BEGIN

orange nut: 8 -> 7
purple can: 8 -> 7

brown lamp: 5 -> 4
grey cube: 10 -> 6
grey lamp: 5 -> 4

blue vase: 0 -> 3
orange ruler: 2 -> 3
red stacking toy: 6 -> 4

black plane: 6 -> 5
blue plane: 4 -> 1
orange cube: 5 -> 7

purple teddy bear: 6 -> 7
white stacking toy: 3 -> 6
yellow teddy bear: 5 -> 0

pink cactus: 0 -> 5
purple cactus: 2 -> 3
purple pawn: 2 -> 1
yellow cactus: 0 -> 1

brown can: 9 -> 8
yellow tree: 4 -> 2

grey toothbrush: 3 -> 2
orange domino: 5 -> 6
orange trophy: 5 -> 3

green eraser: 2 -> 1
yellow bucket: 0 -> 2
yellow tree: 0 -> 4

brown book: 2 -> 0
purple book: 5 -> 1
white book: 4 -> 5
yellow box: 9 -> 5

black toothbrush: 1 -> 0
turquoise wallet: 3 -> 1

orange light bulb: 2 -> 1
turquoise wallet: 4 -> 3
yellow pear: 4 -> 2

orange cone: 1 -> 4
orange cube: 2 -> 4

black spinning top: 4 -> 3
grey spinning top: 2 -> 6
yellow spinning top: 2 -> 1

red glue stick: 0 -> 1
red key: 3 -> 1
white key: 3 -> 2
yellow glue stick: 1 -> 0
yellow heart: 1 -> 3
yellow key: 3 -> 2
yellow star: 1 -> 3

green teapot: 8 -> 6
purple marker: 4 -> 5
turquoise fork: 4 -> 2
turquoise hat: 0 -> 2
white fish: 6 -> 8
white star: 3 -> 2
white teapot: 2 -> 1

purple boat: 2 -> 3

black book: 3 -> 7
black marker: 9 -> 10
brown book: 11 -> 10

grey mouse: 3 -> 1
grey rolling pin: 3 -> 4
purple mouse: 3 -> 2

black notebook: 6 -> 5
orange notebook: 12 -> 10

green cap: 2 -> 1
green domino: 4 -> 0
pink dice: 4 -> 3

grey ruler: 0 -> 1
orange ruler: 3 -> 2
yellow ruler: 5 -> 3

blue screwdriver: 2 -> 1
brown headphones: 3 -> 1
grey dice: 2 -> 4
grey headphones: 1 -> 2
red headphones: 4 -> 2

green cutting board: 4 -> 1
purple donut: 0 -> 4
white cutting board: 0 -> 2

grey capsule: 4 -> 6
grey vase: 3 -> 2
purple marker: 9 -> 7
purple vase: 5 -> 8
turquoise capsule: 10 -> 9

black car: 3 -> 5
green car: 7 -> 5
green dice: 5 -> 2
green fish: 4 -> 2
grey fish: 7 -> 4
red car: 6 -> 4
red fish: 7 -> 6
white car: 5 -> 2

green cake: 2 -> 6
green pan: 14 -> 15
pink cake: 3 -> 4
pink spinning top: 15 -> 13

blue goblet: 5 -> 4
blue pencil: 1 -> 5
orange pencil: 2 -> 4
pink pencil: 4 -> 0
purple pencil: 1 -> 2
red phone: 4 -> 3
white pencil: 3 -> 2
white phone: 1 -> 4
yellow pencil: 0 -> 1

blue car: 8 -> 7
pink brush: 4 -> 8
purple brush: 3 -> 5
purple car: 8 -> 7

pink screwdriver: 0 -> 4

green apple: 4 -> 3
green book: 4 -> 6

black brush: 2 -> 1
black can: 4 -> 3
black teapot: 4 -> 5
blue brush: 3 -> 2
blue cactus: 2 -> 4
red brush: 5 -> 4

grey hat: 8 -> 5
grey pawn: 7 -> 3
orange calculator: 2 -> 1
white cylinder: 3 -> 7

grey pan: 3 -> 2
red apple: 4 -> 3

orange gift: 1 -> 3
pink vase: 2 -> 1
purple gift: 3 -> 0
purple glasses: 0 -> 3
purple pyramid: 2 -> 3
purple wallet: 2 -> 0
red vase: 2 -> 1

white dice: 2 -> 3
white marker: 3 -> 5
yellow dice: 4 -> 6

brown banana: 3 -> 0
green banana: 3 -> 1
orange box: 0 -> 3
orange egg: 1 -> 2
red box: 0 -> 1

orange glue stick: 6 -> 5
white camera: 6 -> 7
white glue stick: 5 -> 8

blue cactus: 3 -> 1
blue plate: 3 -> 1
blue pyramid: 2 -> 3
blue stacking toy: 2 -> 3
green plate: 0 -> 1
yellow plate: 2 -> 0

END

Your goal ▸ Please give back the records exactly as written, beginning at the first line and including the line that holds "yellow bucket: 0 -> 2" as the last.

Task output ▸
orange nut: 8 -> 7
purple can: 8 -> 7

brown lamp: 5 -> 4
grey cube: 10 -> 6
grey lamp: 5 -> 4

blue vase: 0 -> 3
orange ruler: 2 -> 3
red stacking toy: 6 -> 4

black plane: 6 -> 5
blue plane: 4 -> 1
orange cube: 5 -> 7

purple teddy bear: 6 -> 7
white stacking toy: 3 -> 6
yellow teddy bear: 5 -> 0

pink cactus: 0 -> 5
purple cactus: 2 -> 3
purple pawn: 2 -> 1
yellow cactus: 0 -> 1

brown can: 9 -> 8
yellow tree: 4 -> 2

grey toothbrush: 3 -> 2
orange domino: 5 -> 6
orange trophy: 5 -> 3

green eraser: 2 -> 1
yellow bucket: 0 -> 2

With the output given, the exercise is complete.